EXERCISE INPUT:
------
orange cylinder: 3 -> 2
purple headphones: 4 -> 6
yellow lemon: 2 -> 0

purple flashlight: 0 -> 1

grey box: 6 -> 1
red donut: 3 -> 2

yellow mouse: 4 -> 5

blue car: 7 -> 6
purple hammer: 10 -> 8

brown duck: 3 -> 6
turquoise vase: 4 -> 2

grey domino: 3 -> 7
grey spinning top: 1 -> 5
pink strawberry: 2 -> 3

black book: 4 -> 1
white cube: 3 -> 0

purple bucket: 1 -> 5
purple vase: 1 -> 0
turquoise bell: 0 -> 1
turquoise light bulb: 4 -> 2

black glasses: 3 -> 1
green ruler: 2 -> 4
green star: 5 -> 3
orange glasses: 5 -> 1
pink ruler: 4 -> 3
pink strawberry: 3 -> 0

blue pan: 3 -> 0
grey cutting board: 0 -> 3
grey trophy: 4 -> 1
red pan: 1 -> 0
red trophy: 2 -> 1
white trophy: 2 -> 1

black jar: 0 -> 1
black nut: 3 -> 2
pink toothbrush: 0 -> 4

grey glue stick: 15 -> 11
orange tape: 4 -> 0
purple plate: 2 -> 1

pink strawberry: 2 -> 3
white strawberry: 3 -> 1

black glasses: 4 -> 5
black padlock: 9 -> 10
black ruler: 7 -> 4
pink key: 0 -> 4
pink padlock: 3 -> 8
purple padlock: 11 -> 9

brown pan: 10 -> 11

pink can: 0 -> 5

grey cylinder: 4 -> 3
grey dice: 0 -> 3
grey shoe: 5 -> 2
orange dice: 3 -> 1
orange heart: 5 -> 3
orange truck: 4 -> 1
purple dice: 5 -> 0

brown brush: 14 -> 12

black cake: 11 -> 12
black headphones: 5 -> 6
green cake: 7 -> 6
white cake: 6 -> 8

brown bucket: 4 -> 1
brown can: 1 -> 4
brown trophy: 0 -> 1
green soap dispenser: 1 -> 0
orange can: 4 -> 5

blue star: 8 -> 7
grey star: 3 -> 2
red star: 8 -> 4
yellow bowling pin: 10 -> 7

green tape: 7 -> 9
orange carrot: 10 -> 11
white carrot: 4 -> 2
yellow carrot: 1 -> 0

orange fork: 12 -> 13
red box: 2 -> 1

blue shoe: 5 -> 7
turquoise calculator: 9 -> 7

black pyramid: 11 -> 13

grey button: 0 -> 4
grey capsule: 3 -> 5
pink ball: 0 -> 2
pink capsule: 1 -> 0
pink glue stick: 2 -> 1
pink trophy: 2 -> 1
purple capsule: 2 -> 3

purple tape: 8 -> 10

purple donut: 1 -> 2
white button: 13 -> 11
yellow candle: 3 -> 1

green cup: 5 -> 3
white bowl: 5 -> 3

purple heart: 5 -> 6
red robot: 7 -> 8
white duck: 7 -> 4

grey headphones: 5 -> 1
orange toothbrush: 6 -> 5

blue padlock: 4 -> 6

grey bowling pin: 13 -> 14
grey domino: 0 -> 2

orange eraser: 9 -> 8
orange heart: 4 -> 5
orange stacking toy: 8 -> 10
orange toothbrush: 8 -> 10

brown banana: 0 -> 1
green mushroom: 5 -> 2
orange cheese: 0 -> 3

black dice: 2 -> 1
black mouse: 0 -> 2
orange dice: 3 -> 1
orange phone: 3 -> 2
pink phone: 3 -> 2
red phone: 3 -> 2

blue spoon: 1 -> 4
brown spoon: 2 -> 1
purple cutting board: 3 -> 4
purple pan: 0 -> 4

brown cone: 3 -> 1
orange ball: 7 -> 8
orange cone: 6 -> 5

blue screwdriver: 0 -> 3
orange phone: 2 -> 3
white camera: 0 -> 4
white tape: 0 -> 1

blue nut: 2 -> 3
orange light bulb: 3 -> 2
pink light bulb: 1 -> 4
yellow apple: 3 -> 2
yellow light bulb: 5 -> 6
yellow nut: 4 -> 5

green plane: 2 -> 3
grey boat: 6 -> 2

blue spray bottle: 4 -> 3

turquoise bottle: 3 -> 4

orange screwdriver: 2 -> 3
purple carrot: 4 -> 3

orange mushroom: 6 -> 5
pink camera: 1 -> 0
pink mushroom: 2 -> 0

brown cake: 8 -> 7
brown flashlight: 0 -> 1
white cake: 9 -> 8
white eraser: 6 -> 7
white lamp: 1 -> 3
------
EXERCISE REQUIREMENTS:
Copy the full listing word for word.

WRITTEN ANSWER:
orange cylinder: 3 -> 2
purple headphones: 4 -> 6
yellow lemon: 2 -> 0

purple flashlight: 0 -> 1

grey box: 6 -> 1
red donut: 3 -> 2

yellow mouse: 4 -> 5

blue car: 7 -> 6
purple hammer: 10 -> 8

brown duck: 3 -> 6
turquoise vase: 4 -> 2

grey domino: 3 -> 7
grey spinning top: 1 -> 5
pink strawberry: 2 -> 3

black book: 4 -> 1
white cube: 3 -> 0

purple bucket: 1 -> 5
purple vase: 1 -> 0
turquoise bell: 0 -> 1
turquoise light bulb: 4 -> 2

black glasses: 3 -> 1
green ruler: 2 -> 4
green star: 5 -> 3
orange glasses: 5 -> 1
pink ruler: 4 -> 3
pink strawberry: 3 -> 0

blue pan: 3 -> 0
grey cutting board: 0 -> 3
grey trophy: 4 -> 1
red pan: 1 -> 0
red trophy: 2 -> 1
white trophy: 2 -> 1

black jar: 0 -> 1
black nut: 3 -> 2
pink toothbrush: 0 -> 4

grey glue stick: 15 -> 11
orange tape: 4 -> 0
purple plate: 2 -> 1

pink strawberry: 2 -> 3
white strawberry: 3 -> 1

black glasses: 4 -> 5
black padlock: 9 -> 10
black ruler: 7 -> 4
pink key: 0 -> 4
pink padlock: 3 -> 8
purple padlock: 11 -> 9

brown pan: 10 -> 11

pink can: 0 -> 5

grey cylinder: 4 -> 3
grey dice: 0 -> 3
grey shoe: 5 -> 2
orange dice: 3 -> 1
orange heart: 5 -> 3
orange truck: 4 -> 1
purple dice: 5 -> 0

brown brush: 14 -> 12

black cake: 11 -> 12
black headphones: 5 -> 6
green cake: 7 -> 6
white cake: 6 -> 8

brown bucket: 4 -> 1
brown can: 1 -> 4
brown trophy: 0 -> 1
green soap dispenser: 1 -> 0
orange can: 4 -> 5

blue star: 8 -> 7
grey star: 3 -> 2
red star: 8 -> 4
yellow bowling pin: 10 -> 7

green tape: 7 -> 9
orange carrot: 10 -> 11
white carrot: 4 -> 2
yellow carrot: 1 -> 0

orange fork: 12 -> 13
red box: 2 -> 1

blue shoe: 5 -> 7
turquoise calculator: 9 -> 7

black pyramid: 11 -> 13

grey button: 0 -> 4
grey capsule: 3 -> 5
pink ball: 0 -> 2
pink capsule: 1 -> 0
pink glue stick: 2 -> 1
pink trophy: 2 -> 1
purple capsule: 2 -> 3

purple tape: 8 -> 10

purple donut: 1 -> 2
white button: 13 -> 11
yellow candle: 3 -> 1

green cup: 5 -> 3
white bowl: 5 -> 3

purple heart: 5 -> 6
red robot: 7 -> 8
white duck: 7 -> 4

grey headphones: 5 -> 1
orange toothbrush: 6 -> 5

blue padlock: 4 -> 6

grey bowling pin: 13 -> 14
grey domino: 0 -> 2

orange eraser: 9 -> 8
orange heart: 4 -> 5
orange stacking toy: 8 -> 10
orange toothbrush: 8 -> 10

brown banana: 0 -> 1
green mushroom: 5 -> 2
orange cheese: 0 -> 3

black dice: 2 -> 1
black mouse: 0 -> 2
orange dice: 3 -> 1
orange phone: 3 -> 2
pink phone: 3 -> 2
red phone: 3 -> 2

blue spoon: 1 -> 4
brown spoon: 2 -> 1
purple cutting board: 3 -> 4
purple pan: 0 -> 4

brown cone: 3 -> 1
orange ball: 7 -> 8
orange cone: 6 -> 5

blue screwdriver: 0 -> 3
orange phone: 2 -> 3
white camera: 0 -> 4
white tape: 0 -> 1

blue nut: 2 -> 3
orange light bulb: 3 -> 2
pink light bulb: 1 -> 4
yellow apple: 3 -> 2
yellow light bulb: 5 -> 6
yellow nut: 4 -> 5

green plane: 2 -> 3
grey boat: 6 -> 2

blue spray bottle: 4 -> 3

turquoise bottle: 3 -> 4

orange screwdriver: 2 -> 3
purple carrot: 4 -> 3

orange mushroom: 6 -> 5
pink camera: 1 -> 0
pink mushroom: 2 -> 0

brown cake: 8 -> 7
brown flashlight: 0 -> 1
white cake: 9 -> 8
white eraser: 6 -> 7
white lamp: 1 -> 3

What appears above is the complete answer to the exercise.